> _Exercise details_
Can you find the lines of the listing that include "square" and copy every one?
BEGIN
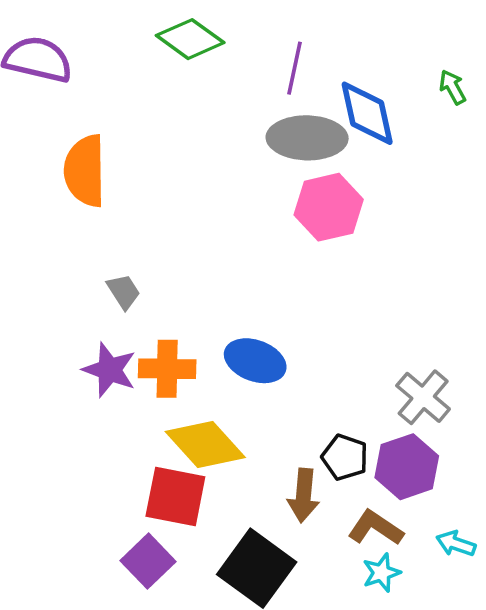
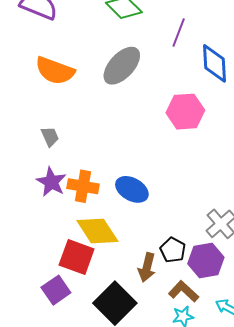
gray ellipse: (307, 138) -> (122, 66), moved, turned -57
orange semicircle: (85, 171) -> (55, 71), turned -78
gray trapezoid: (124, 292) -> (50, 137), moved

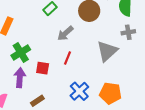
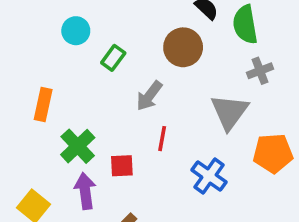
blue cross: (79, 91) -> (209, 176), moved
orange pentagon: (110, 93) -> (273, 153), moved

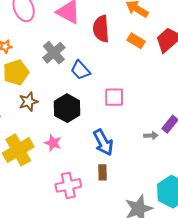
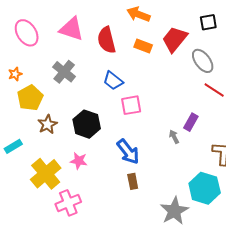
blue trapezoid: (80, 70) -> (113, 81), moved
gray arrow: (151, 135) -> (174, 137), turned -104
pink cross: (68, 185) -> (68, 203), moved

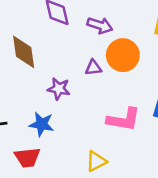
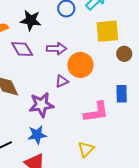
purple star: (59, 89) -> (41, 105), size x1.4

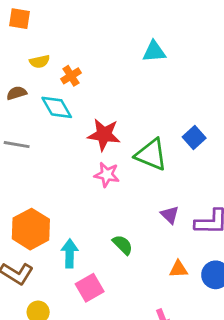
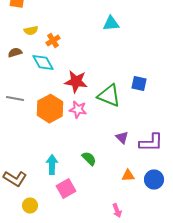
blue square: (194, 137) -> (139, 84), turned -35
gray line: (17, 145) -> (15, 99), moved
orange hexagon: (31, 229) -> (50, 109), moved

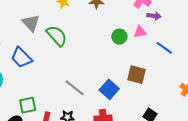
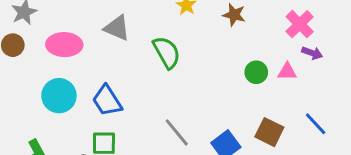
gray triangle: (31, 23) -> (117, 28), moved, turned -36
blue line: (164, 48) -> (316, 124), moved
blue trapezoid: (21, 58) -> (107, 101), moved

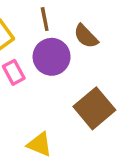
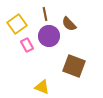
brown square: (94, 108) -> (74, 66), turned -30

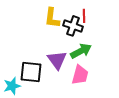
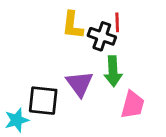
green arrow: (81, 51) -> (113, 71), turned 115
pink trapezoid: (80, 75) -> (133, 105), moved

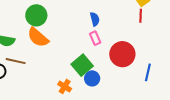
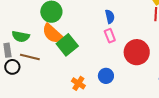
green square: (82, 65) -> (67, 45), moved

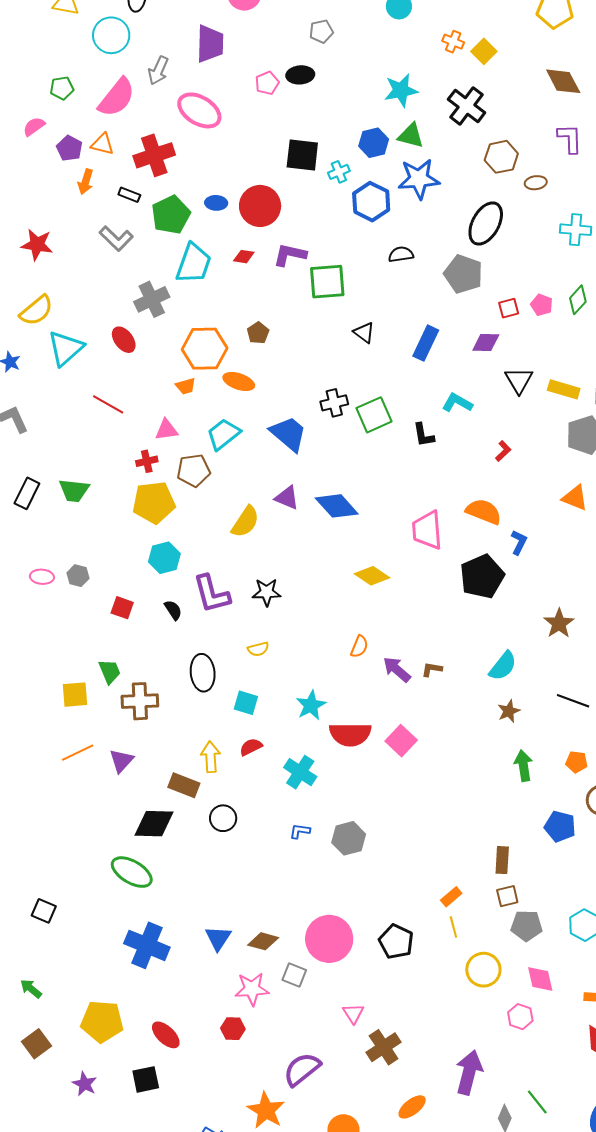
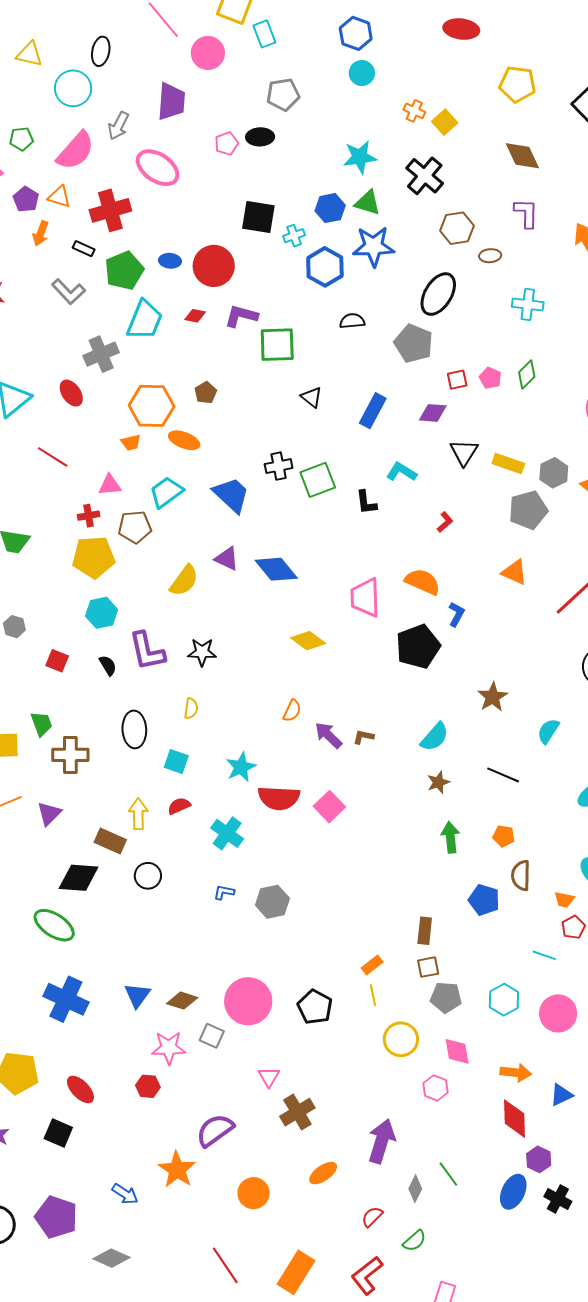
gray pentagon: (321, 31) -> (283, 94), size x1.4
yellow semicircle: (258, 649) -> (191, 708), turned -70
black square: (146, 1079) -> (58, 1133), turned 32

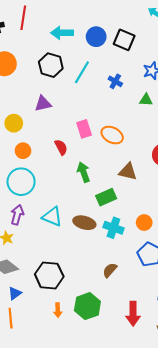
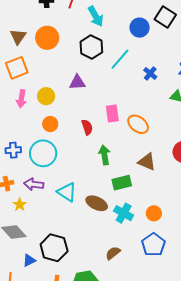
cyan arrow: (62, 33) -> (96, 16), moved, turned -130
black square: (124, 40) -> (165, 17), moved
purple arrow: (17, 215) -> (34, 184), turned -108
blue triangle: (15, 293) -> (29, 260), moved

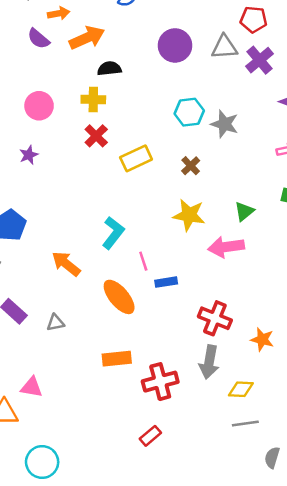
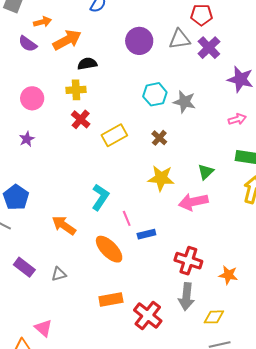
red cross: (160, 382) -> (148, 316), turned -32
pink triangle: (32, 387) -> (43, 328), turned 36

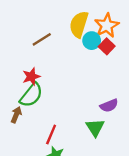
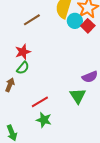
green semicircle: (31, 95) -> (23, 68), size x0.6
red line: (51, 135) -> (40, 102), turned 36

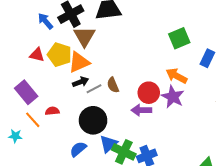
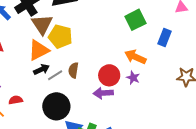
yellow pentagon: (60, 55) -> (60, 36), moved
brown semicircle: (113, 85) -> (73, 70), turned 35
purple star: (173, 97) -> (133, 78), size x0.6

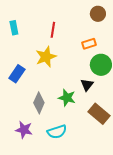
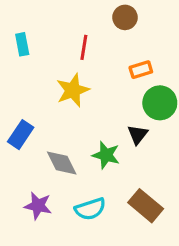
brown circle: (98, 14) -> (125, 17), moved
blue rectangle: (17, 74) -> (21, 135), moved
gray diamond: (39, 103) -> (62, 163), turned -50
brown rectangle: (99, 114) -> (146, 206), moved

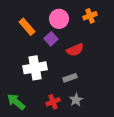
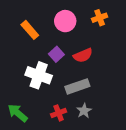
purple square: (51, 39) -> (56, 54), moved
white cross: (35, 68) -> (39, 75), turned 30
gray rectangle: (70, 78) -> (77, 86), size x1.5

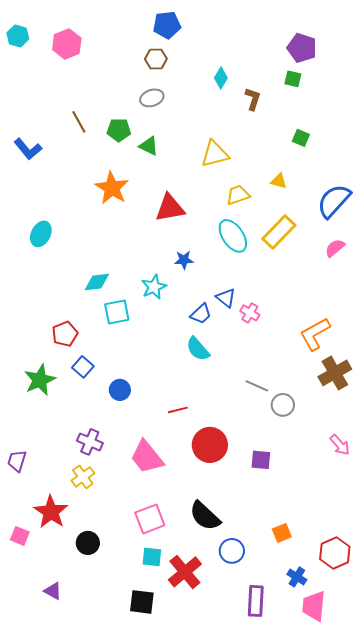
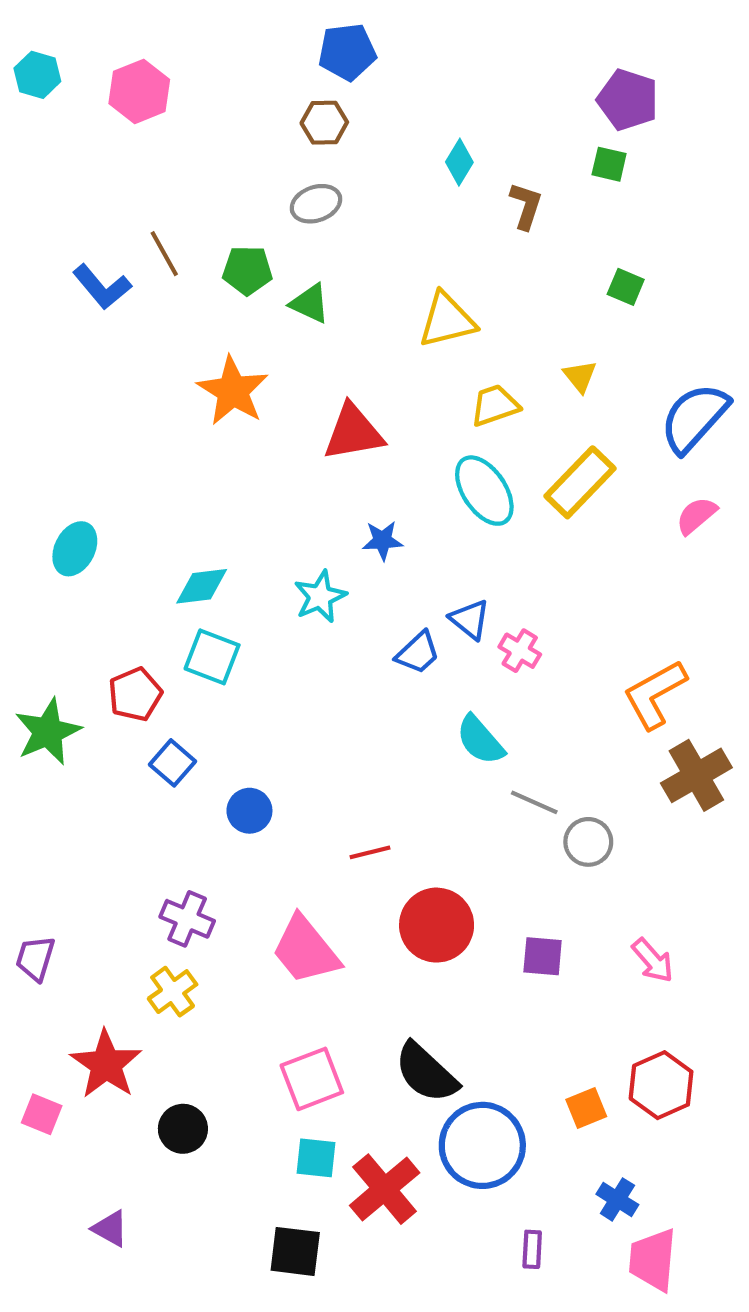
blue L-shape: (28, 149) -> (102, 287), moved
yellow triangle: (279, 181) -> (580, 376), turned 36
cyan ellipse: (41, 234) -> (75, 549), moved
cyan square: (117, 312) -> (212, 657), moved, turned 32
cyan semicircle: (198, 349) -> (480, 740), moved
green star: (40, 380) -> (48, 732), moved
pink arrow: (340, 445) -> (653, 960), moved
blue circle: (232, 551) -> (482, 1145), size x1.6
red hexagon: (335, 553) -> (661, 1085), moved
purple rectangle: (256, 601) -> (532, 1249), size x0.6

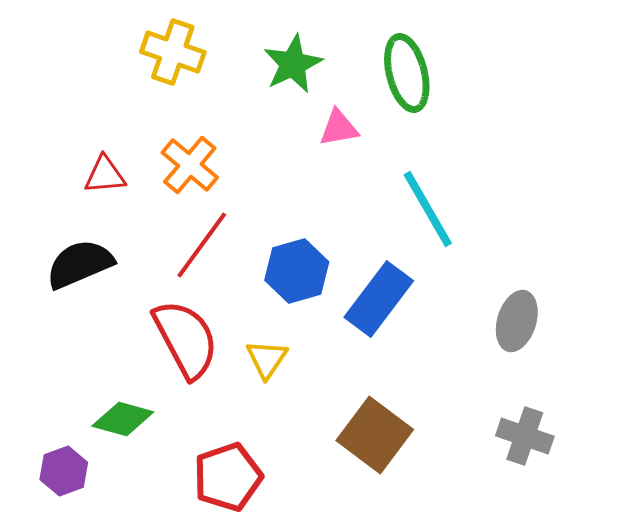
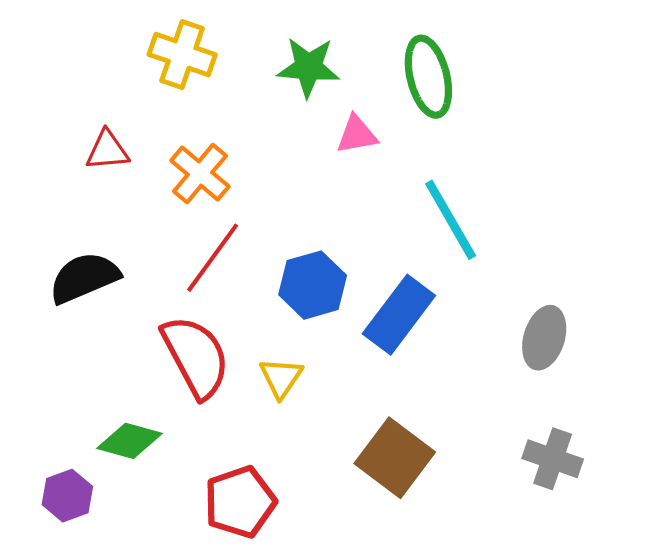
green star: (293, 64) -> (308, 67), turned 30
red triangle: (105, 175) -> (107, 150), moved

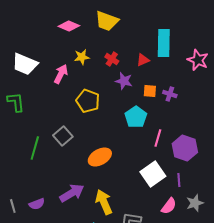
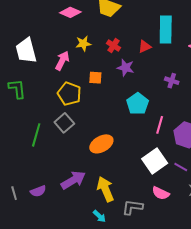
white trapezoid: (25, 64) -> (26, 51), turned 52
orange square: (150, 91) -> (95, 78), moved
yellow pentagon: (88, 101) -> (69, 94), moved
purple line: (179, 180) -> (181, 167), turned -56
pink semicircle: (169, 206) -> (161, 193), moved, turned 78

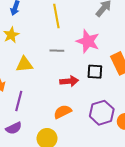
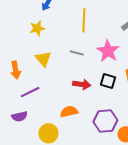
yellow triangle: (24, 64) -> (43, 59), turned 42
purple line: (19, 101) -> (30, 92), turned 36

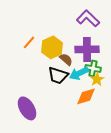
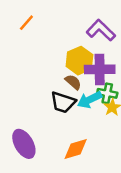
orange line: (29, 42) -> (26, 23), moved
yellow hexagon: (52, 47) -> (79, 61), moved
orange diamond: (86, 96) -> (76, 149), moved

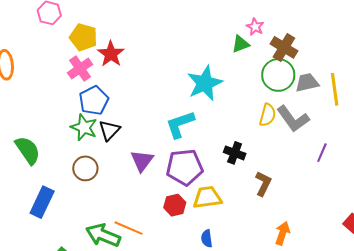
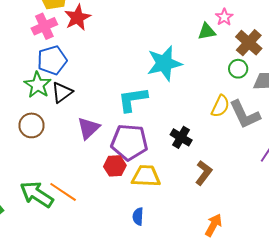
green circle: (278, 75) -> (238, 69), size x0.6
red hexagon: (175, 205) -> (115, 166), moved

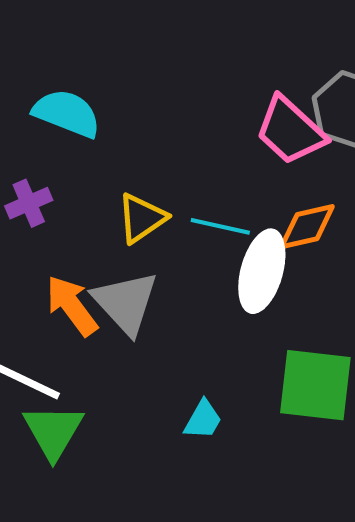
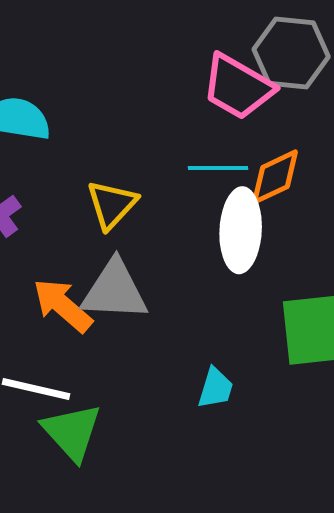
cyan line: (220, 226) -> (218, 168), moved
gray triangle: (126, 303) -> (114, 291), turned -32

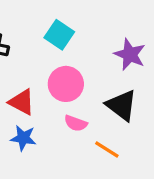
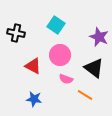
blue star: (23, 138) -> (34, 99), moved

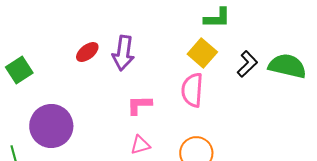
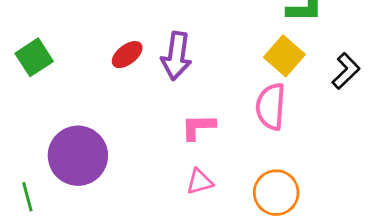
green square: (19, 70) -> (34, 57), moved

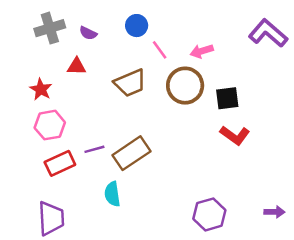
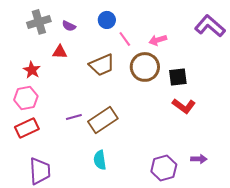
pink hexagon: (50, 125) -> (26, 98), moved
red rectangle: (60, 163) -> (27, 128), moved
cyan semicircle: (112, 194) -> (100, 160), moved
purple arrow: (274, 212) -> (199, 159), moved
END
> _Response_
blue square: (194, 137) -> (139, 84), turned -35
brown square: (94, 108) -> (74, 66), turned -30
green square: (82, 65) -> (67, 45), moved
black square: (146, 1079) -> (58, 1133), turned 32
black square: (124, 40) -> (165, 17), moved
purple square: (51, 39) -> (56, 54), moved
cyan square: (117, 312) -> (212, 657), moved, turned 32
orange square: (150, 91) -> (95, 78), moved
green square: (19, 70) -> (34, 57), moved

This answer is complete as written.